** Opening Data excerpts block **

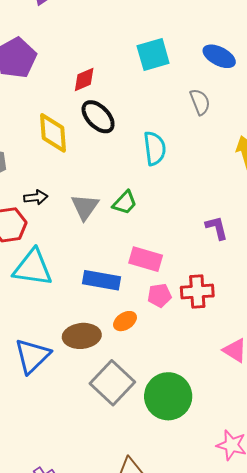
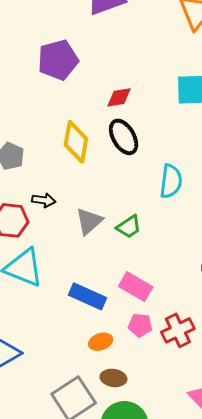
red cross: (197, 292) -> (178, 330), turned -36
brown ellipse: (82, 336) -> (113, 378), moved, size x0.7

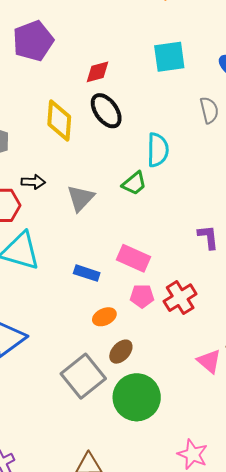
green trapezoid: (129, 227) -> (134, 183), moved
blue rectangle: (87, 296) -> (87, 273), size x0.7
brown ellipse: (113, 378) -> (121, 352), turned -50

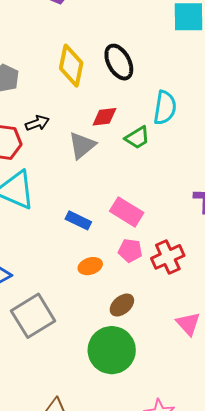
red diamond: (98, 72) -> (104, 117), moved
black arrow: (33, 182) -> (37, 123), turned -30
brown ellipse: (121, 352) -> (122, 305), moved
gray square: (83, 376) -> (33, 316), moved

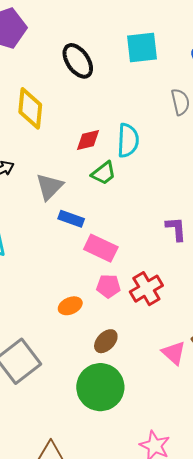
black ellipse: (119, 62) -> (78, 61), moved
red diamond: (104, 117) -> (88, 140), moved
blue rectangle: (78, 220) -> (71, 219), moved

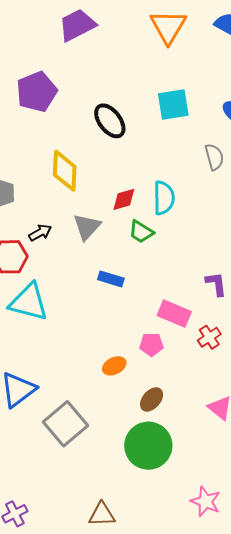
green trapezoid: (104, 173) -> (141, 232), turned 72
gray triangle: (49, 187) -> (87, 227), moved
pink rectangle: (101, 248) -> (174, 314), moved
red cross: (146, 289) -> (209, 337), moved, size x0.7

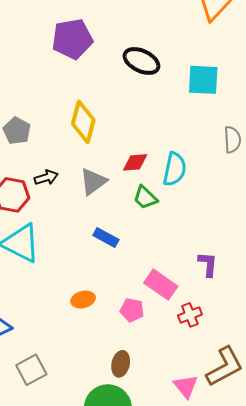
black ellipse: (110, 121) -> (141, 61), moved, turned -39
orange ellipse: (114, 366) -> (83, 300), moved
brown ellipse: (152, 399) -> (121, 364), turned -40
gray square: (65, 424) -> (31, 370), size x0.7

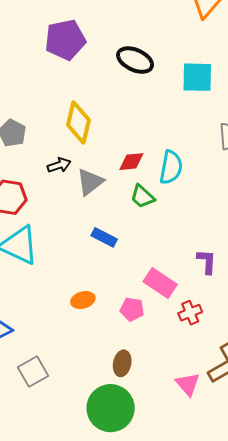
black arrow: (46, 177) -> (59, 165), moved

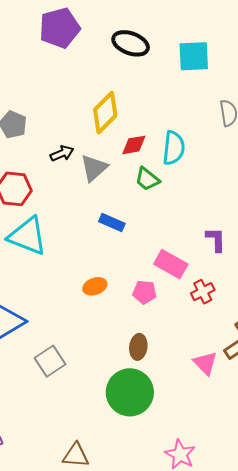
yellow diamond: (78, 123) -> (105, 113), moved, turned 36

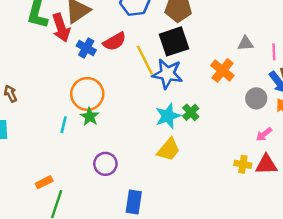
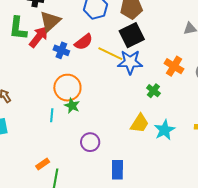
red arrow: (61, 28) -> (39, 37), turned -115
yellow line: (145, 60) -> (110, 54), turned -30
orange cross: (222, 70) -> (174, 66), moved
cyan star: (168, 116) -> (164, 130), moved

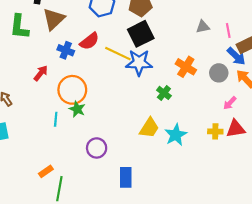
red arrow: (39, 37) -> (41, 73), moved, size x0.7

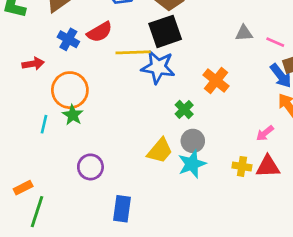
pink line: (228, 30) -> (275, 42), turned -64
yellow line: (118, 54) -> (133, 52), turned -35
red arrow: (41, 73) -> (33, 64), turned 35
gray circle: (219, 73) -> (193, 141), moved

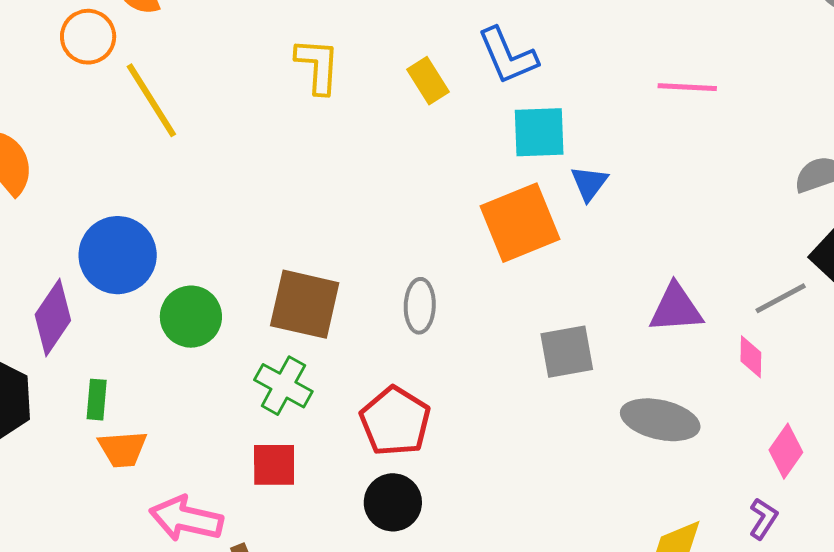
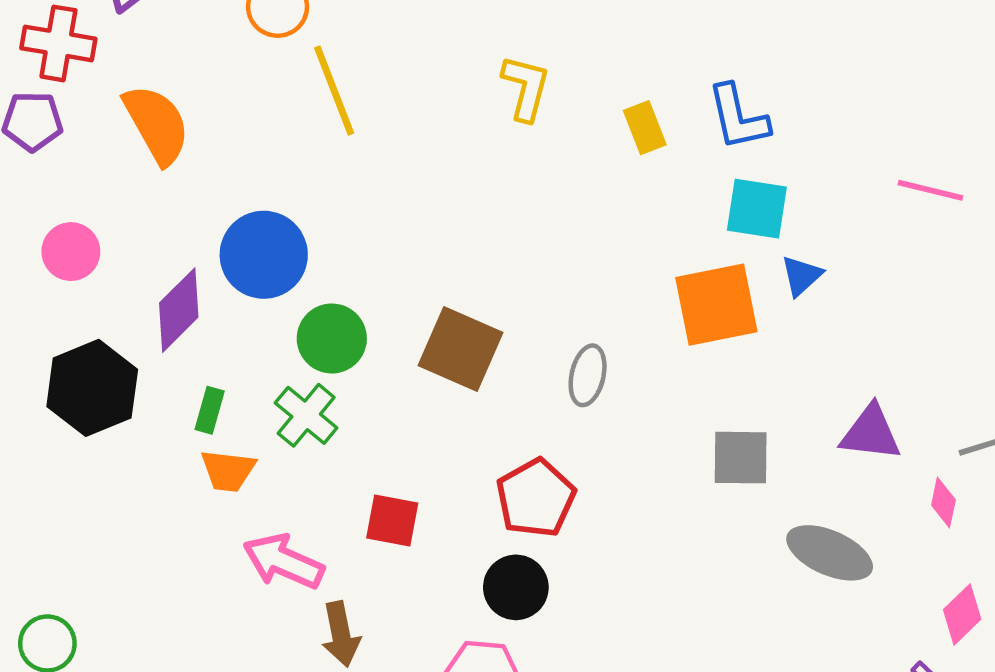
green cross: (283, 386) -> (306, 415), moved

** Closing Data excerpts block **

"black arrow: (33, 182)" marks the first line to copy, and "blue rectangle: (78, 220) -> (71, 219), moved" marks the last. Repeat that stretch above exactly, with no pictures.

Written response:
black arrow: (33, 182) -> (37, 123), turned -30
brown ellipse: (121, 352) -> (122, 305), moved
gray square: (83, 376) -> (33, 316), moved

black ellipse: (119, 62) -> (78, 61), moved
red diamond: (104, 117) -> (88, 140), moved
blue rectangle: (78, 220) -> (71, 219), moved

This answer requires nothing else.